(Data records)
____________
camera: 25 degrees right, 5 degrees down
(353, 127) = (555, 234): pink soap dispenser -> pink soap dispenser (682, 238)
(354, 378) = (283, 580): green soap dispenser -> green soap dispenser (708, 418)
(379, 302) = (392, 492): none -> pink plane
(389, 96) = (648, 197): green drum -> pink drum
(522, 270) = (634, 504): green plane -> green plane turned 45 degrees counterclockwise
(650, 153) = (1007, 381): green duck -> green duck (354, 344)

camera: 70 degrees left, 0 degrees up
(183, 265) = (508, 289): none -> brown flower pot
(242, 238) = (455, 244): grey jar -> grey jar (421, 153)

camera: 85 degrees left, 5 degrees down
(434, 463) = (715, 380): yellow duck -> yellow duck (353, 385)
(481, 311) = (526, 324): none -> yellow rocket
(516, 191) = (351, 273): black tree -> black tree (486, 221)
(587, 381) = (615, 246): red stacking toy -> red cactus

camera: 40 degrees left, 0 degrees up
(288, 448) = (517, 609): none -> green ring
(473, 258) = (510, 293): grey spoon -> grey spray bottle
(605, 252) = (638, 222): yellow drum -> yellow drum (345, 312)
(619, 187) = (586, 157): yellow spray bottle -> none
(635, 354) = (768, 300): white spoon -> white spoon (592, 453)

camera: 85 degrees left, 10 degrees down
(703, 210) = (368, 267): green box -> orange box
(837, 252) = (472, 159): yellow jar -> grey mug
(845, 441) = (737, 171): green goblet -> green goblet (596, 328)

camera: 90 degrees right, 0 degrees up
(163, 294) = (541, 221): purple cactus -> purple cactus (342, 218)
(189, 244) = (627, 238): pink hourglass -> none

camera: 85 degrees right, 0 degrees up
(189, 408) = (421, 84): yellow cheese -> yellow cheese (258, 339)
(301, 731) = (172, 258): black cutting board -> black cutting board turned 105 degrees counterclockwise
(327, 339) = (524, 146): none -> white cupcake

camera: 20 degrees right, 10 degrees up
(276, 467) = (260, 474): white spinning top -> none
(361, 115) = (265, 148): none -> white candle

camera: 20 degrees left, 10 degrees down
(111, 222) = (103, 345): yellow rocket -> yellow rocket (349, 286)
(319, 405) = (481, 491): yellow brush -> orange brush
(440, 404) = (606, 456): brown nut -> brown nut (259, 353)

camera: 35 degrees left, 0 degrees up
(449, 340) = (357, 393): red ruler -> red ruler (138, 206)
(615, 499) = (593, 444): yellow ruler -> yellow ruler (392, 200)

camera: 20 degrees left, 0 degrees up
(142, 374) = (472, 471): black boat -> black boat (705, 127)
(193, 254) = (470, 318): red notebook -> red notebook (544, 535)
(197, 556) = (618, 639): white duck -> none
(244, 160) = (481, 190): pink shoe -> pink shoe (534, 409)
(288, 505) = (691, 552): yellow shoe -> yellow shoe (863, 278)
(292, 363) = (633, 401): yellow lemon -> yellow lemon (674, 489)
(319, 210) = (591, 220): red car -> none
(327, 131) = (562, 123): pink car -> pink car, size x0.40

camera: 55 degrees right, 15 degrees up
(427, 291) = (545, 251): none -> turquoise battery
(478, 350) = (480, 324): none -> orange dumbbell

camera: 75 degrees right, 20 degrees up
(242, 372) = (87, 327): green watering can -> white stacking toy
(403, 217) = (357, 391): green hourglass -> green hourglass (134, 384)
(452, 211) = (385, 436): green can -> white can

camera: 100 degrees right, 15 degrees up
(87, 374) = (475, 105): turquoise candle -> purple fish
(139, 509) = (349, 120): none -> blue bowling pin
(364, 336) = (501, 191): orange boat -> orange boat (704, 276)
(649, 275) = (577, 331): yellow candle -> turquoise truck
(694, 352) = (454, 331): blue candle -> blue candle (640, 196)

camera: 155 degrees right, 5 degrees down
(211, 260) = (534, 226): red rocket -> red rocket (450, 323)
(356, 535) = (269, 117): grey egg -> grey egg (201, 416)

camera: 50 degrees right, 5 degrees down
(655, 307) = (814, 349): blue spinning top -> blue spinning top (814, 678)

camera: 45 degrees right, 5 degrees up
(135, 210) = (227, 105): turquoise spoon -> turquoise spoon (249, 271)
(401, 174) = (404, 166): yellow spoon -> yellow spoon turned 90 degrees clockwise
____________
Work instruction: What you return must be the lines above that run from the line with "(481, 311) = (526, 324): none" to the line with "(327, 131) = (562, 123): pink", inclusive, each copied exactly.

Output:
(481, 311) = (526, 324): none -> yellow rocket
(516, 191) = (351, 273): black tree -> black tree (486, 221)
(587, 381) = (615, 246): red stacking toy -> red cactus

camera: 40 degrees left, 0 degrees up
(288, 448) = (517, 609): none -> green ring
(473, 258) = (510, 293): grey spoon -> grey spray bottle
(605, 252) = (638, 222): yellow drum -> yellow drum (345, 312)
(619, 187) = (586, 157): yellow spray bottle -> none
(635, 354) = (768, 300): white spoon -> white spoon (592, 453)

camera: 85 degrees left, 10 degrees down
(703, 210) = (368, 267): green box -> orange box
(837, 252) = (472, 159): yellow jar -> grey mug
(845, 441) = (737, 171): green goblet -> green goblet (596, 328)

camera: 90 degrees right, 0 degrees up
(163, 294) = (541, 221): purple cactus -> purple cactus (342, 218)
(189, 244) = (627, 238): pink hourglass -> none

camera: 85 degrees right, 0 degrees up
(189, 408) = (421, 84): yellow cheese -> yellow cheese (258, 339)
(301, 731) = (172, 258): black cutting board -> black cutting board turned 105 degrees counterclockwise
(327, 339) = (524, 146): none -> white cupcake

camera: 20 degrees right, 10 degrees up
(276, 467) = (260, 474): white spinning top -> none
(361, 115) = (265, 148): none -> white candle

camera: 20 degrees left, 10 degrees down
(111, 222) = (103, 345): yellow rocket -> yellow rocket (349, 286)
(319, 405) = (481, 491): yellow brush -> orange brush
(440, 404) = (606, 456): brown nut -> brown nut (259, 353)

camera: 35 degrees left, 0 degrees up
(449, 340) = (357, 393): red ruler -> red ruler (138, 206)
(615, 499) = (593, 444): yellow ruler -> yellow ruler (392, 200)

camera: 20 degrees left, 0 degrees up
(142, 374) = (472, 471): black boat -> black boat (705, 127)
(193, 254) = (470, 318): red notebook -> red notebook (544, 535)
(197, 556) = (618, 639): white duck -> none
(244, 160) = (481, 190): pink shoe -> pink shoe (534, 409)
(288, 505) = (691, 552): yellow shoe -> yellow shoe (863, 278)
(292, 363) = (633, 401): yellow lemon -> yellow lemon (674, 489)
(319, 210) = (591, 220): red car -> none
(327, 131) = (562, 123): pink car -> pink car, size x0.40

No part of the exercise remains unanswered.